Problem requirements:
Reproduce the line that holds "(332, 174) = (412, 415): black" together with all the lines after it up to the end of the entries.

Dataset content:

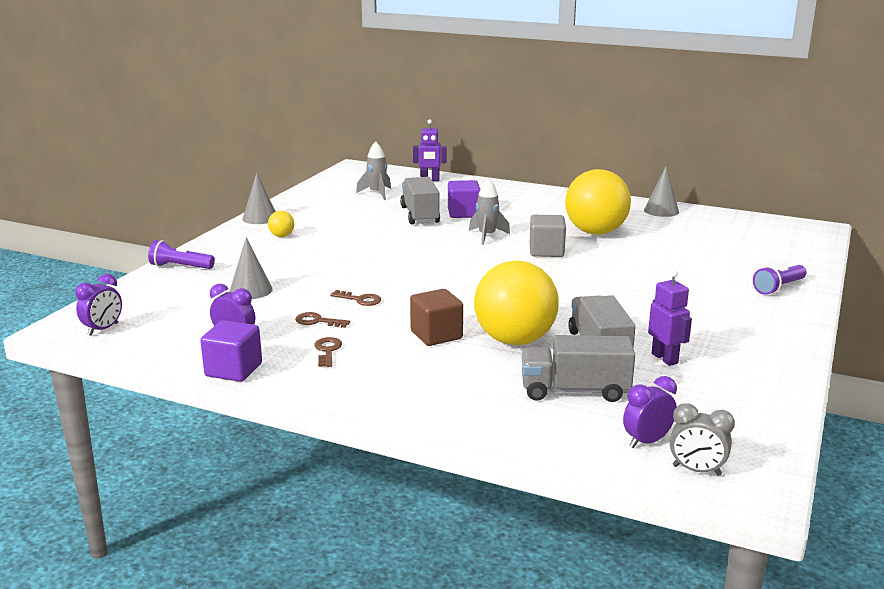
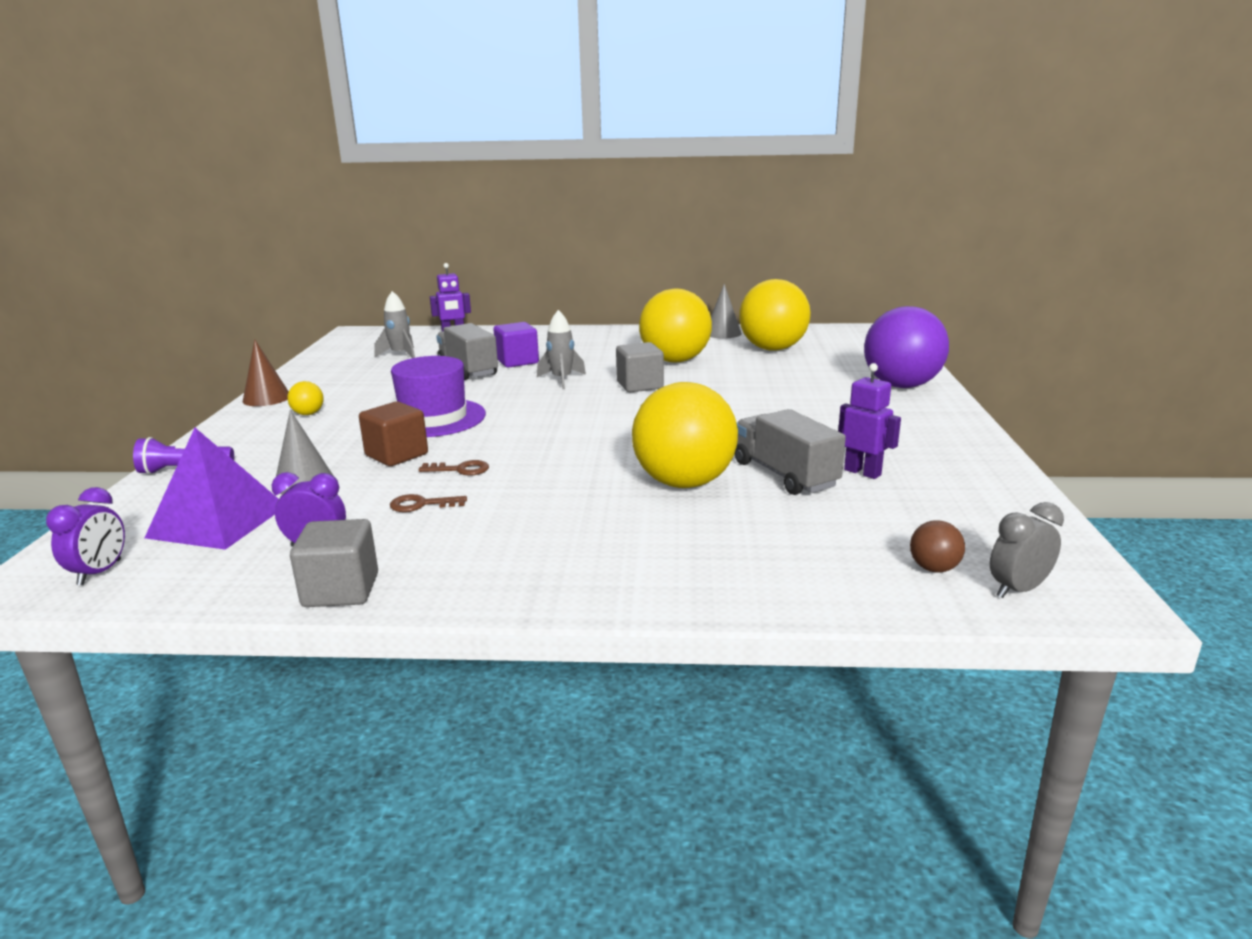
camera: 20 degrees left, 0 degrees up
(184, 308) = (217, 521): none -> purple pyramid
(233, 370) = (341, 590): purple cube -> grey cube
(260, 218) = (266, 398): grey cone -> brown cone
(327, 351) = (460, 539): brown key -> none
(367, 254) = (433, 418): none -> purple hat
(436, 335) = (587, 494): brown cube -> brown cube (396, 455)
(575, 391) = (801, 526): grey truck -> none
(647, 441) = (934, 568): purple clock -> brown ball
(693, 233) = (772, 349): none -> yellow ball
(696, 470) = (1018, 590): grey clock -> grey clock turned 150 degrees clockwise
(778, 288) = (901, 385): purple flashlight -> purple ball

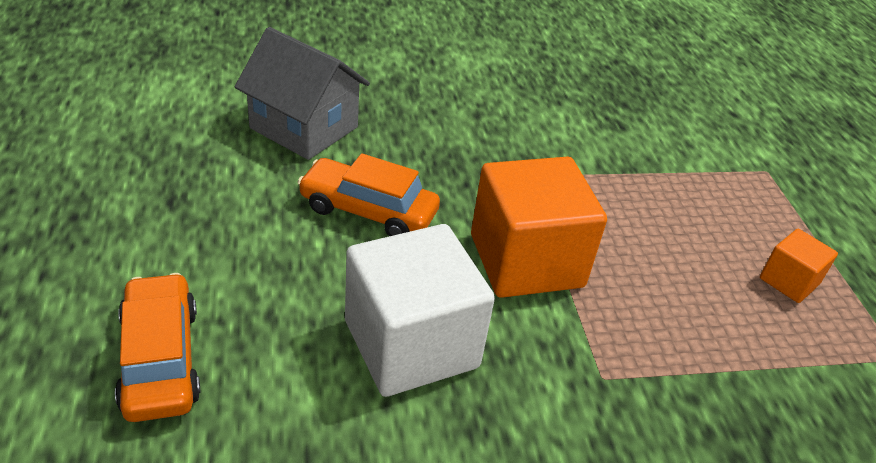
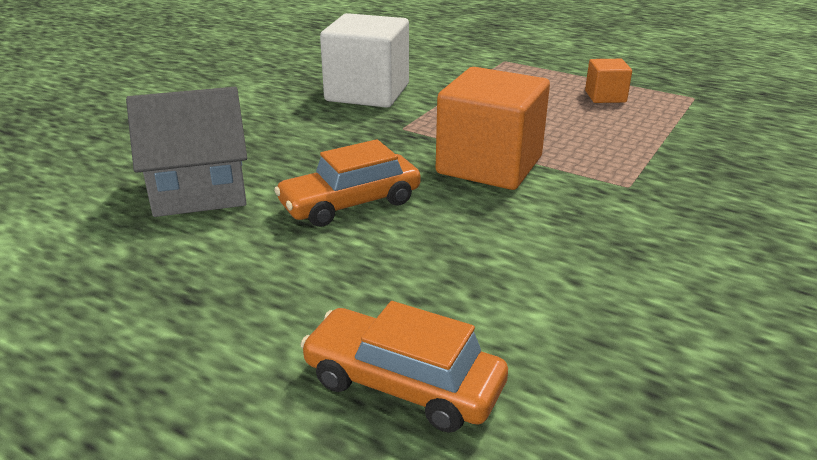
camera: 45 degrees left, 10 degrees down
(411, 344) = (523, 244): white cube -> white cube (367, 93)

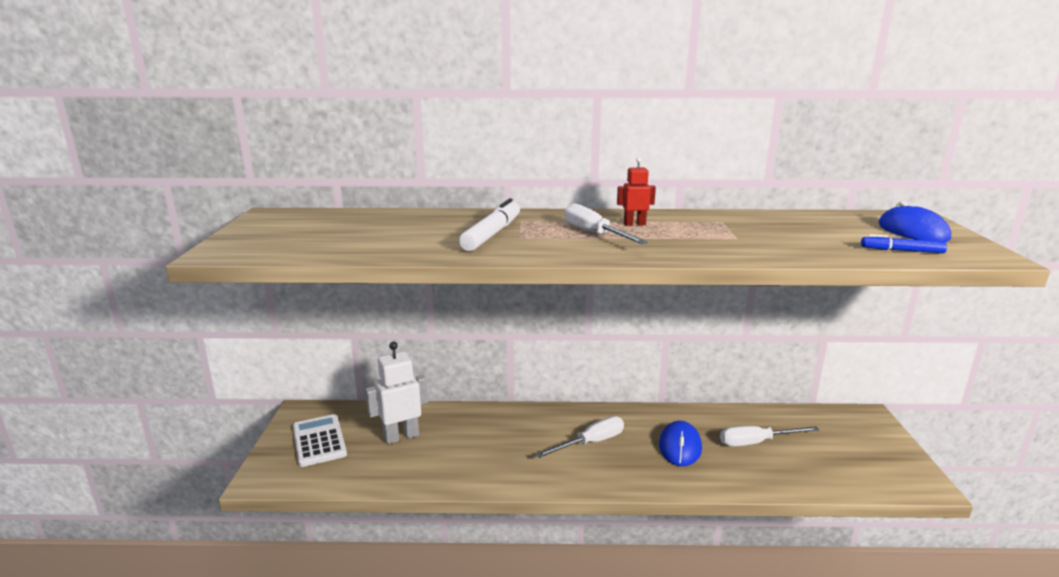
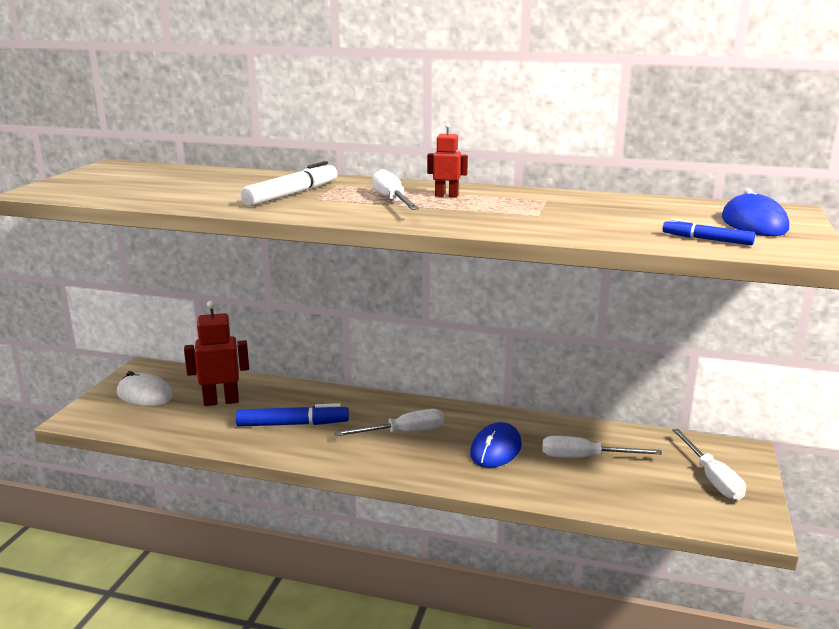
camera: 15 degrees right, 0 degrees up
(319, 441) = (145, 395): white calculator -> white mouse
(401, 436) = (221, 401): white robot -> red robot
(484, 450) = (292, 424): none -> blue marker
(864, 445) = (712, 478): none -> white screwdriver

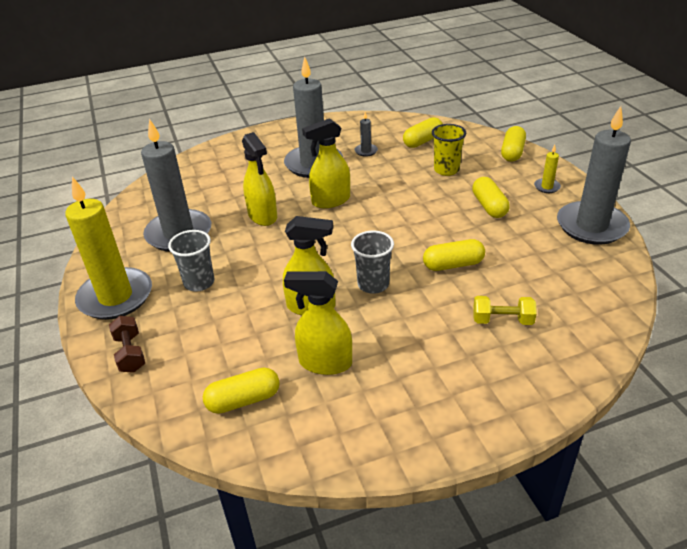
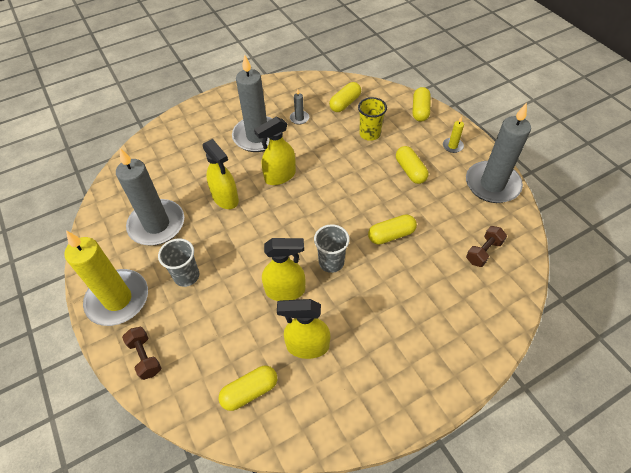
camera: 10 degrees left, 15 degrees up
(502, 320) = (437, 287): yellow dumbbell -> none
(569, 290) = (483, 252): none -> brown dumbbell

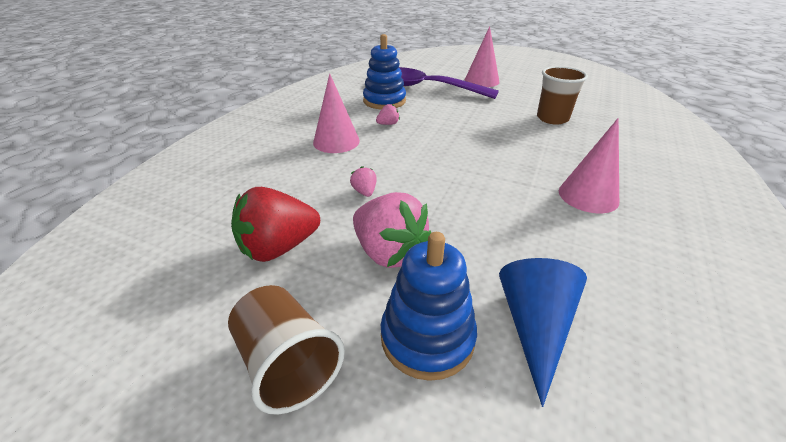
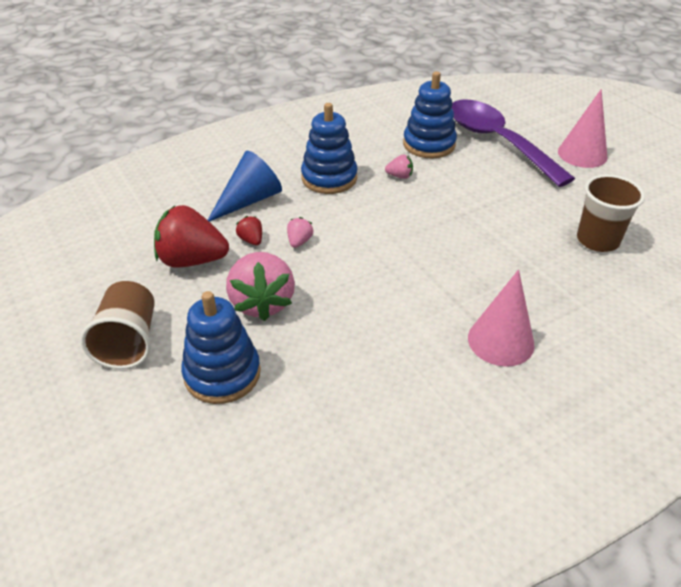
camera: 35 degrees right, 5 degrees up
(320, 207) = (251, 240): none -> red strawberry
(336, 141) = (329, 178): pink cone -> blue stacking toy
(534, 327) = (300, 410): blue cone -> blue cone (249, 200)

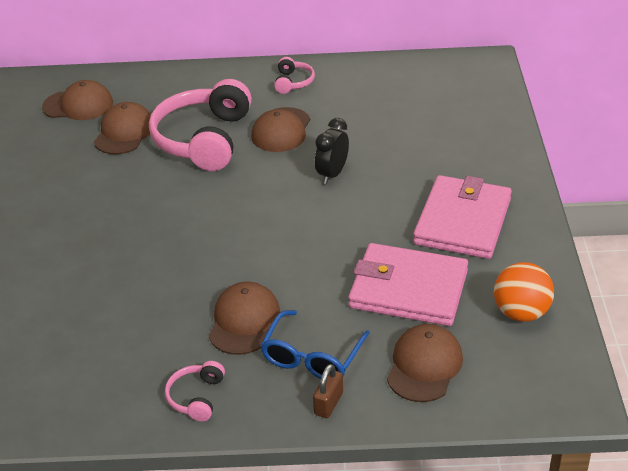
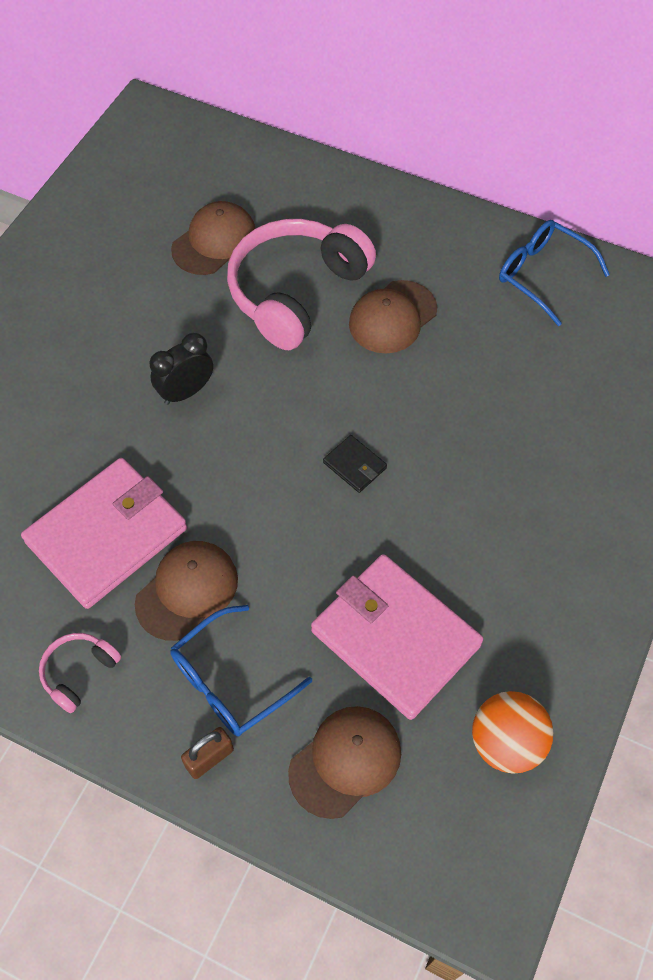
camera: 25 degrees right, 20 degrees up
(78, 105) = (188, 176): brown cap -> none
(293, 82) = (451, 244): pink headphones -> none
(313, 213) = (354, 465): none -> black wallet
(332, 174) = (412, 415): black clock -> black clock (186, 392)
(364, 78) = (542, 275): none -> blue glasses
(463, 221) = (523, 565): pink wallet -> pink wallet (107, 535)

Task solution:
(332, 174) = (412, 415): black clock -> black clock (186, 392)
(364, 78) = (542, 275): none -> blue glasses
(463, 221) = (523, 565): pink wallet -> pink wallet (107, 535)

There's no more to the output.